*** Exercise input Section Begins ***

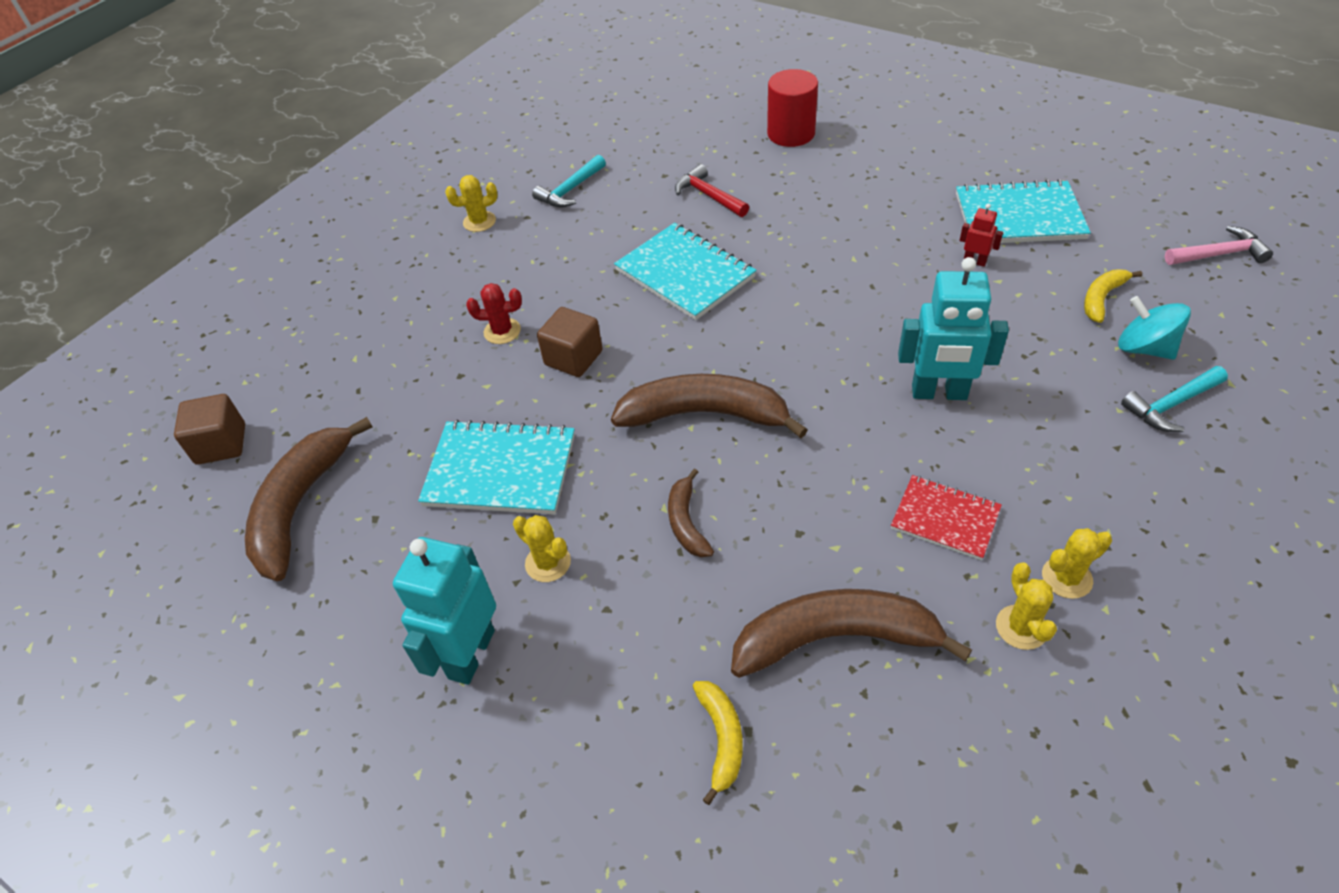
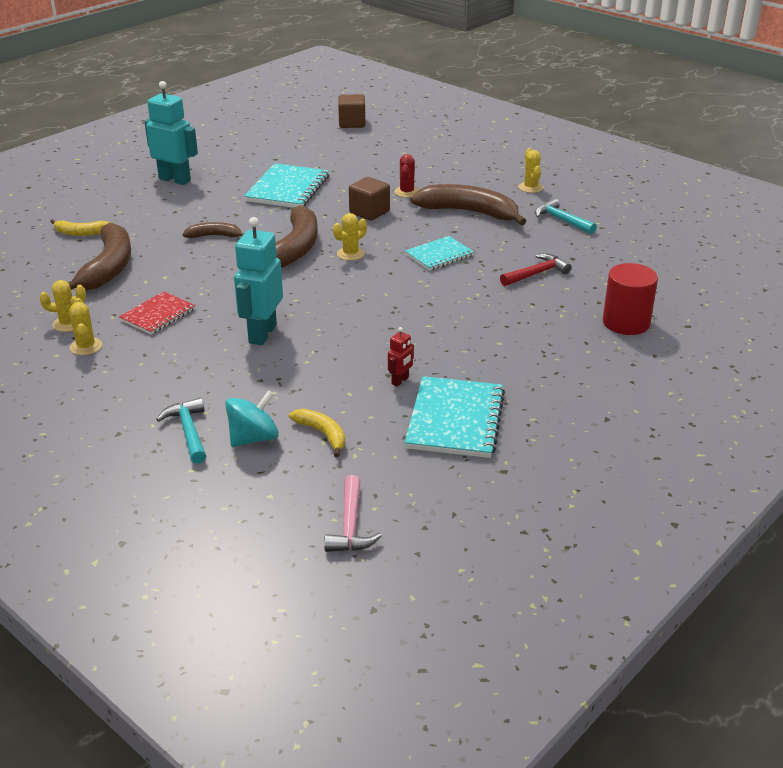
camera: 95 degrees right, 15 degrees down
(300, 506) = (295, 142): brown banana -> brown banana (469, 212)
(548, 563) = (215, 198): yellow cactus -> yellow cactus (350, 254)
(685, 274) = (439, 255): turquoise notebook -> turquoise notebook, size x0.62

*** Exercise input Section Ends ***
*** Exercise input Section Begins ***

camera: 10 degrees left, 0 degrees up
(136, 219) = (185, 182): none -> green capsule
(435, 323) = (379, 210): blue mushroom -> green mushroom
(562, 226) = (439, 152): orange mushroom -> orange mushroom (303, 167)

*** Exercise input Section Ends ***
*** Exercise input Section Begins ***

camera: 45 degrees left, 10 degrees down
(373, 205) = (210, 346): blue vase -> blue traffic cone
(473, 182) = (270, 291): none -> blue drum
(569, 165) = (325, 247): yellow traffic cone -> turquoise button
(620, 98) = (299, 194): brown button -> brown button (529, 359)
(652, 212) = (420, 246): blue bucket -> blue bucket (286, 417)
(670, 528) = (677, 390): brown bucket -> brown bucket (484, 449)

*** Exercise input Section Ends ***

__Aim of the task__. Scan the data above for the string "turquoise". Copy every line in which it appears.

__Answer for the task__.
(685, 274) = (439, 255): turquoise notebook -> turquoise notebook, size x0.62
(569, 165) = (325, 247): yellow traffic cone -> turquoise button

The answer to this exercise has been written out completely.